[Stored data entries]
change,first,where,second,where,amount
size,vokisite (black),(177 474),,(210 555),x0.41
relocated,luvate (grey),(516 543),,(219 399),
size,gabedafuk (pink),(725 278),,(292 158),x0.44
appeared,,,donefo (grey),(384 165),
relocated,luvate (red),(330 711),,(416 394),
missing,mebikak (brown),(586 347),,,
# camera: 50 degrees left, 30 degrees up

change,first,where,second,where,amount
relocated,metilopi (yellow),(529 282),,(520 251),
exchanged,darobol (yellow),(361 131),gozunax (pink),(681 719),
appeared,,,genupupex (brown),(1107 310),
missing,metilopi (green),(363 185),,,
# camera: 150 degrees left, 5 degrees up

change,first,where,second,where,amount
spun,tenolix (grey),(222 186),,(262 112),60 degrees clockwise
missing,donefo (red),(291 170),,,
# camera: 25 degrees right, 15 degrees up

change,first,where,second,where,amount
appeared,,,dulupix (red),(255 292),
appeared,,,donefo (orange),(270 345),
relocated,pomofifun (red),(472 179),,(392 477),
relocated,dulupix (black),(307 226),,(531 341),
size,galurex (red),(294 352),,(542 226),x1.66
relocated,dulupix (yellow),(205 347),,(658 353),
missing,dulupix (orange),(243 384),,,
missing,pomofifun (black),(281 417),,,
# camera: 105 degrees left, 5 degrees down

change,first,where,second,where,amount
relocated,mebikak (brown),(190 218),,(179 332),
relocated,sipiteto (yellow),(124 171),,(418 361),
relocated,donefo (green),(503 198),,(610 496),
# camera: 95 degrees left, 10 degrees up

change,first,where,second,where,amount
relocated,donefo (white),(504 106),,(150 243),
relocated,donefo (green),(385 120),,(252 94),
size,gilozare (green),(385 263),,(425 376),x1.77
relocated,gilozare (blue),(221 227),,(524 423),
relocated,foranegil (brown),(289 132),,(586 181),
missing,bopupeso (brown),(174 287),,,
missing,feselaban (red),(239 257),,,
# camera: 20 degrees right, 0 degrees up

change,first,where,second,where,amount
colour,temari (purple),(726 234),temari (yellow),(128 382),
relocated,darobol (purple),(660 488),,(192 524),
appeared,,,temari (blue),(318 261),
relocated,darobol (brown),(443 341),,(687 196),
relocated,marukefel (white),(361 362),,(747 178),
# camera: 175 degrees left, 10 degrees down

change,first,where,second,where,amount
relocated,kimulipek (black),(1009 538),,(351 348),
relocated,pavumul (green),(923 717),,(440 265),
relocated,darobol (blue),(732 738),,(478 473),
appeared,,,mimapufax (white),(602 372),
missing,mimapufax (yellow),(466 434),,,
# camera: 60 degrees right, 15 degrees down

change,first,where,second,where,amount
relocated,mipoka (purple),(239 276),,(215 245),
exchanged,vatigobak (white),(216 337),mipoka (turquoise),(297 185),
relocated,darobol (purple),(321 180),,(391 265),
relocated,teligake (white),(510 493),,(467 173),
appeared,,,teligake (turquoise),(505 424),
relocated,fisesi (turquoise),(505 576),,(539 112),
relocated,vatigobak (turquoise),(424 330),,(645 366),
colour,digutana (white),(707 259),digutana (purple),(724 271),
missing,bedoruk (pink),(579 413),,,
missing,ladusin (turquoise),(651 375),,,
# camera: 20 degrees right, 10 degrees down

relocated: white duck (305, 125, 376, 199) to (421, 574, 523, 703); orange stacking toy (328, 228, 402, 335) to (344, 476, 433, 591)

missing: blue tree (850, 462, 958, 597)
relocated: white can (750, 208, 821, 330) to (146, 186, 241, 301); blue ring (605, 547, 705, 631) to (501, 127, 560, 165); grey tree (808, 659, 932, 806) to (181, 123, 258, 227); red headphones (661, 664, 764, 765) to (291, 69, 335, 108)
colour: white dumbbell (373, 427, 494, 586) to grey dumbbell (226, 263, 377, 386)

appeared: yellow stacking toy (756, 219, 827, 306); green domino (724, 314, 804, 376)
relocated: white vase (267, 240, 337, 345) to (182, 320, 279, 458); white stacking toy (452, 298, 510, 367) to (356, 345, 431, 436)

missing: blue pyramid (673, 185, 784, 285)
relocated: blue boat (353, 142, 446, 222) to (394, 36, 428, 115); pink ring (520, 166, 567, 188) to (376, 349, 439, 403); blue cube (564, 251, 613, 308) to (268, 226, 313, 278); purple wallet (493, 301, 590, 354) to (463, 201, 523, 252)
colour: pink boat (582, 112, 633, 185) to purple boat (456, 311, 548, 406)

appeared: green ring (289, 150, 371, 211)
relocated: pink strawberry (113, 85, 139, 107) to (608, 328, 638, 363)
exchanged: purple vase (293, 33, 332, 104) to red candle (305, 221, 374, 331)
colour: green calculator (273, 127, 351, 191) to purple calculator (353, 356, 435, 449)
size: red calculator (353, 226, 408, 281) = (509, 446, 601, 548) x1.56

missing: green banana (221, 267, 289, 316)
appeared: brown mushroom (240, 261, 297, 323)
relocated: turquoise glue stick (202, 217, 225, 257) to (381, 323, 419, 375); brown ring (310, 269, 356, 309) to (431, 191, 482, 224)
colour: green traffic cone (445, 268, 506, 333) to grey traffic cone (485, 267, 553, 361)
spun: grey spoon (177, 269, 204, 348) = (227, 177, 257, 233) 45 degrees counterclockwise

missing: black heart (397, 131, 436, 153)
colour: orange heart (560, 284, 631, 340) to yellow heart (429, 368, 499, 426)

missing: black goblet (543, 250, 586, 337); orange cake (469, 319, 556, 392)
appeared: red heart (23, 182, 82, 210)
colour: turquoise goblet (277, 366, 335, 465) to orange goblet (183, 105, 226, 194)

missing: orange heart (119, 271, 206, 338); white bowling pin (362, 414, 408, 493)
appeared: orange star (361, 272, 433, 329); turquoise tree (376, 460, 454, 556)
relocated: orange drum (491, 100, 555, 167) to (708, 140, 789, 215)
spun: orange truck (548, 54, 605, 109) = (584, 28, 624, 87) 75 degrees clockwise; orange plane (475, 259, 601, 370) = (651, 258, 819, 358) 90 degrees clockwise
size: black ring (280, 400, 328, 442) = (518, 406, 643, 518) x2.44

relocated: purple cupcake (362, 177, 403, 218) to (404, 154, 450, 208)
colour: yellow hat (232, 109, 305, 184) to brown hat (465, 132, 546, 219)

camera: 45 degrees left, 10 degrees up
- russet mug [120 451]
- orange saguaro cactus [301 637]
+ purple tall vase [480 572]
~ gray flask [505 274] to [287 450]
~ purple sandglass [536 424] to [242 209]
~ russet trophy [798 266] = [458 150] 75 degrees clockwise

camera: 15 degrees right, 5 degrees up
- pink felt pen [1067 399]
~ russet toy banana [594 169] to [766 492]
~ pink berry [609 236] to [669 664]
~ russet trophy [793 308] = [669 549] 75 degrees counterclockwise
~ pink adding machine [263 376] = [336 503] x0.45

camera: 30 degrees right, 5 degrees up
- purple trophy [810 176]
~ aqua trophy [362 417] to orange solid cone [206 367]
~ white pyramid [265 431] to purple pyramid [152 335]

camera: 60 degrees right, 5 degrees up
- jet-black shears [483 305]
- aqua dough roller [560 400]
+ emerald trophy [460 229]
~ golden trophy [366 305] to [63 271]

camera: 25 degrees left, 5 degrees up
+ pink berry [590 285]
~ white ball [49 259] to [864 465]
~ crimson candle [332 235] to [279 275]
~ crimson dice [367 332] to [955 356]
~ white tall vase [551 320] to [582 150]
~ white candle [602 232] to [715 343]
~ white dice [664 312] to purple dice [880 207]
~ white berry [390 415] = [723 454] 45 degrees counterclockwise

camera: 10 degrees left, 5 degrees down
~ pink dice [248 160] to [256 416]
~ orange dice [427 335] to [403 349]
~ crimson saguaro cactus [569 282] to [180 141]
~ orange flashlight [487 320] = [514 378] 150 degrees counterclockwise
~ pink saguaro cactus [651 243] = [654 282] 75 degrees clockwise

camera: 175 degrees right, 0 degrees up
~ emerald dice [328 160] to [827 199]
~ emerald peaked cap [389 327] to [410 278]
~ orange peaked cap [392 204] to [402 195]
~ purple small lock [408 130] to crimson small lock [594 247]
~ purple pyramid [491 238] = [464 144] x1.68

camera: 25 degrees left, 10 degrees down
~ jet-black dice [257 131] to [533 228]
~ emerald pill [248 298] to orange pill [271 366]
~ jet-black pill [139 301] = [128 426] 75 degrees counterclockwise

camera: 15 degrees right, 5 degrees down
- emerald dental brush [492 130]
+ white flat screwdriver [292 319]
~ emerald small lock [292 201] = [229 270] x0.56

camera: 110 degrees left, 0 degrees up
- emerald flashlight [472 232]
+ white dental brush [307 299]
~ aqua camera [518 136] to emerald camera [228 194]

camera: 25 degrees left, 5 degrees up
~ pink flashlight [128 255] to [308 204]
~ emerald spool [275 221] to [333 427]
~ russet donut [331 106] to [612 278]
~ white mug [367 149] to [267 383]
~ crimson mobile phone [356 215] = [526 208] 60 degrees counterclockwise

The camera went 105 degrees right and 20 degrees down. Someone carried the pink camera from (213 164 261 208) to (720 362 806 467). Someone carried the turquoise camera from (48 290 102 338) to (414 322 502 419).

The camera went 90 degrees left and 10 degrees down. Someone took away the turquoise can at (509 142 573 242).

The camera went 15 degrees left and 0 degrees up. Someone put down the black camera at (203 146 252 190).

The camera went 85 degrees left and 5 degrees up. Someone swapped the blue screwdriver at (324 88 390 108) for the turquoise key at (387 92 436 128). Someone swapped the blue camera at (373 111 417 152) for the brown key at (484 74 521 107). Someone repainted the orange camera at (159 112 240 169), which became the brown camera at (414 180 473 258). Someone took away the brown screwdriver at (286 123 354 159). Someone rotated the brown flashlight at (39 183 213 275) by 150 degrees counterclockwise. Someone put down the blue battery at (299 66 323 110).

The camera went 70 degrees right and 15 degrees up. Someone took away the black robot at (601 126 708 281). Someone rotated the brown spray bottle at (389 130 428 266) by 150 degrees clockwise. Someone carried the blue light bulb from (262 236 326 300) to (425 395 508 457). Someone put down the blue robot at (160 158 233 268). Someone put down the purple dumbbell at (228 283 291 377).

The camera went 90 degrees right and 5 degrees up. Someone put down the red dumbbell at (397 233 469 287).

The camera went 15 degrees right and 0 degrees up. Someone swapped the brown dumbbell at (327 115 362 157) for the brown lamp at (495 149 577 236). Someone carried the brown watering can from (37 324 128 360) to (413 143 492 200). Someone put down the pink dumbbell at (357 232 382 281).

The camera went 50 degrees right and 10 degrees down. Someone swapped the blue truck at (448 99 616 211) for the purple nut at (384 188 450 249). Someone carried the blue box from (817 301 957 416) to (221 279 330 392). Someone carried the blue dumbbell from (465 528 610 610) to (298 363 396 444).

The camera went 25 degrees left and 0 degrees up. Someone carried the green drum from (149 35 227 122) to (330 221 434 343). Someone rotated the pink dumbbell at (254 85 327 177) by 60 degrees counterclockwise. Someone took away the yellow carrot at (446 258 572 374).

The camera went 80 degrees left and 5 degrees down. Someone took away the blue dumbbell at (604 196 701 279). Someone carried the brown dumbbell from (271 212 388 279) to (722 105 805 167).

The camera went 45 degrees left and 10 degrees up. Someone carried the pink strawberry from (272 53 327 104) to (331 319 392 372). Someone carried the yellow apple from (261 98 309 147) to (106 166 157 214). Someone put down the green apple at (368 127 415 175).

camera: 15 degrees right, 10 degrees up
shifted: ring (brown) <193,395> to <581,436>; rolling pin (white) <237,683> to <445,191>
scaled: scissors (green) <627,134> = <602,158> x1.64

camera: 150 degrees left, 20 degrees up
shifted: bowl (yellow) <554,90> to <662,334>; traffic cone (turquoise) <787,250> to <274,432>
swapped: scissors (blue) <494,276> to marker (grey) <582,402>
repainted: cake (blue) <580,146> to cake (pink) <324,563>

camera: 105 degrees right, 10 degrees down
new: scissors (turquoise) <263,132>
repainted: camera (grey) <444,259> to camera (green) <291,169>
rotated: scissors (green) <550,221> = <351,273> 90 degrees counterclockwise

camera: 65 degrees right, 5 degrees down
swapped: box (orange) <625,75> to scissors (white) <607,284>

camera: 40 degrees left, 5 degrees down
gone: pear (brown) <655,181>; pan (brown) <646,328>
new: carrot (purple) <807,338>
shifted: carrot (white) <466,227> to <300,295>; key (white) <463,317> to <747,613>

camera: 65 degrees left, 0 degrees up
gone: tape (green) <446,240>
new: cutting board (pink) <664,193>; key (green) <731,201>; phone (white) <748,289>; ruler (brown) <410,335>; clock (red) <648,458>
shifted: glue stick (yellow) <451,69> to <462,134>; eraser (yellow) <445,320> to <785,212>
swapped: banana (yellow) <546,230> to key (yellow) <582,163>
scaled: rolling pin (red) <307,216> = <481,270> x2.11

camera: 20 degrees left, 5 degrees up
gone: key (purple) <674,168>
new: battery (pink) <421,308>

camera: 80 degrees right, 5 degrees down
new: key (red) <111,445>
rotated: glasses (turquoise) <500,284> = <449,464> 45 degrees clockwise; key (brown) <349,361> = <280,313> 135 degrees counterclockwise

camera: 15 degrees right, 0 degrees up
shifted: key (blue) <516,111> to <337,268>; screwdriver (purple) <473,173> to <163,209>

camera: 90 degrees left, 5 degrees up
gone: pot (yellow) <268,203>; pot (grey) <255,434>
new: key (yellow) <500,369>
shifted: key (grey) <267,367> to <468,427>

### GOAL OF THE EXERCISE
In the entries above, find the line holding "vase [480 572]" and the line holding "to [242 209]", then retype exactly those two lines and every line between them, and nothing else.

### TASK ANSWER
+ purple tall vase [480 572]
~ gray flask [505 274] to [287 450]
~ purple sandglass [536 424] to [242 209]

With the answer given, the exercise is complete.